The expected response consists solely of the lines from the line with "type=delete; before=vase/white; pos1=347,430" through the last line of the material below, copied exactly.

▸ **DATA EXTRACT**:
------------------------------------------------------------------------
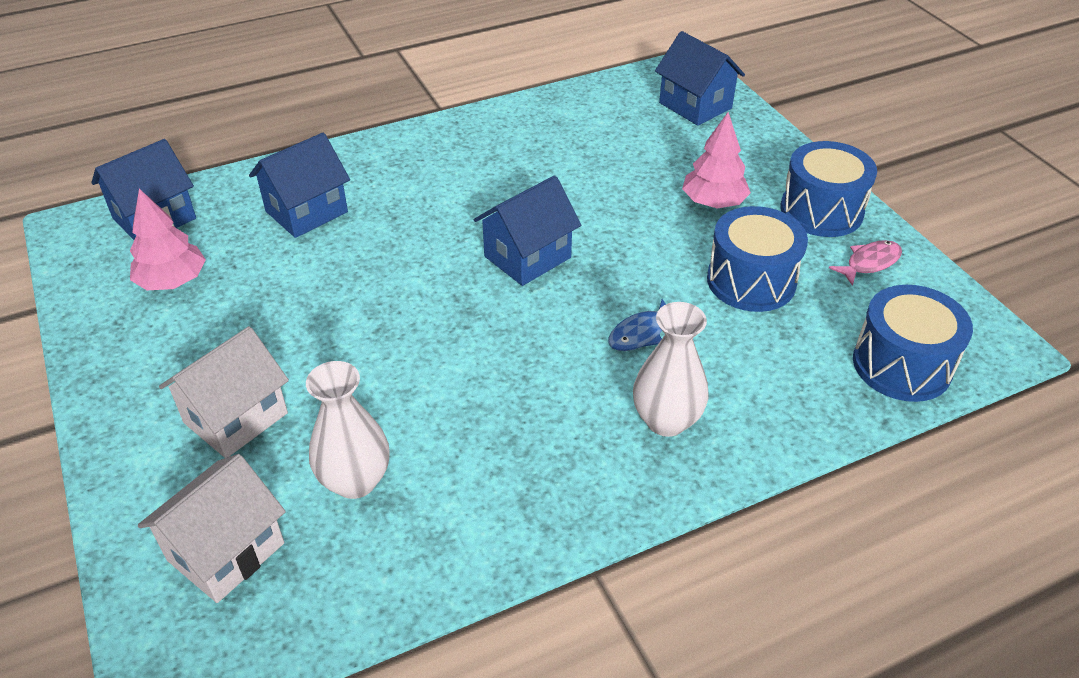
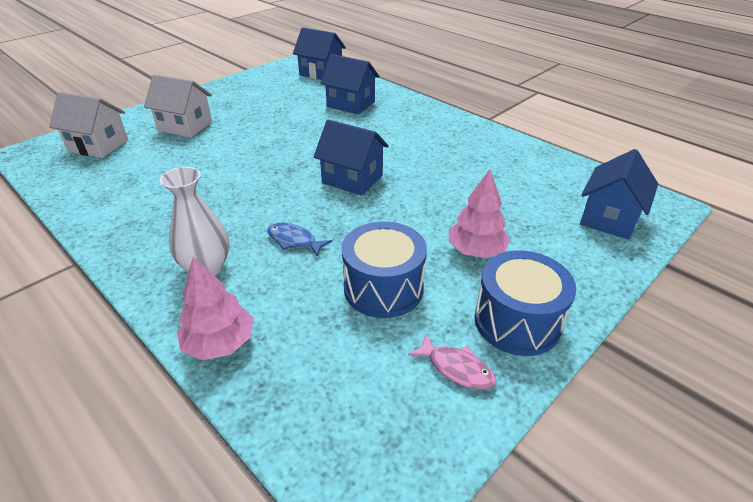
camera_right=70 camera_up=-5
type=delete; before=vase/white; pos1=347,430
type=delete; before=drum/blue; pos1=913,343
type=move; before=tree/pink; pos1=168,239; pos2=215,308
------------------------------------------------------------------------
▸ **WRITTEN ANSWER**:
type=delete; before=vase/white; pos1=347,430
type=delete; before=drum/blue; pos1=913,343
type=move; before=tree/pink; pos1=168,239; pos2=215,308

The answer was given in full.